- _Exercise prompt_: Count every line in this listing that has "orange". Reply with only the total.

- _Data for this exercise_:
::::::::::

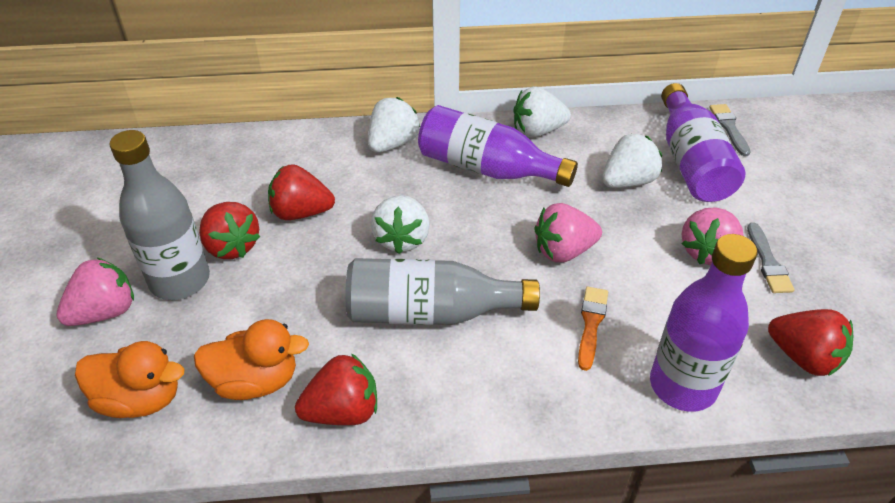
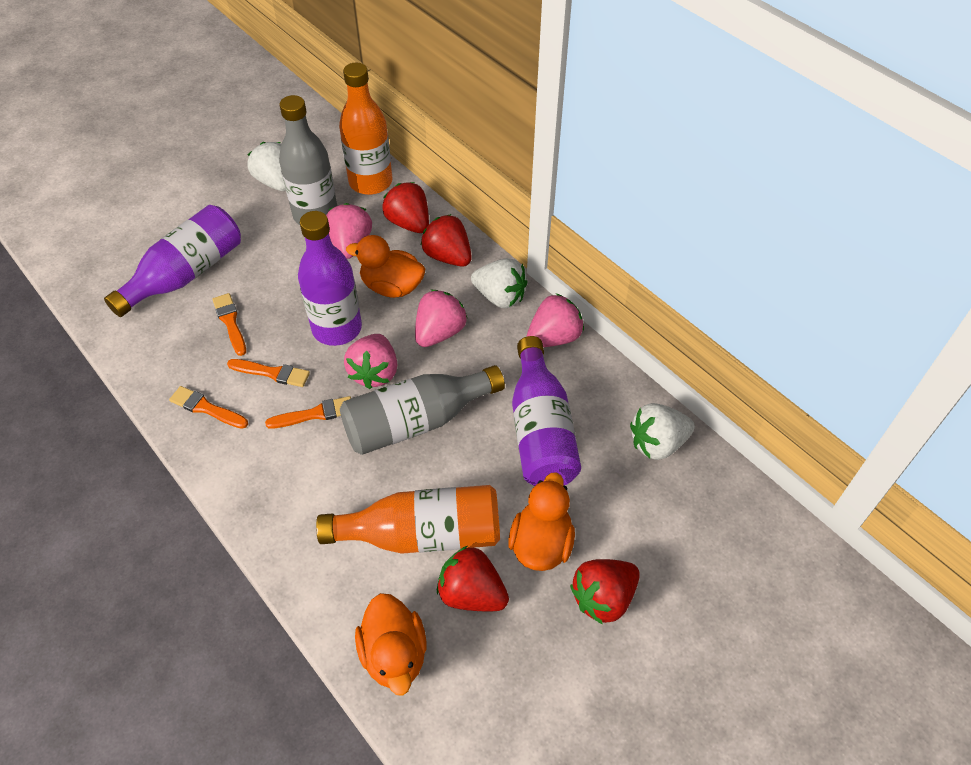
grey brush: 2 -> 0
orange bottle: 0 -> 2
orange brush: 1 -> 4
orange duck: 2 -> 3
pink strawberry: 3 -> 4
white strawberry: 4 -> 3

::::::::::

- _Reply to the exercise_: 3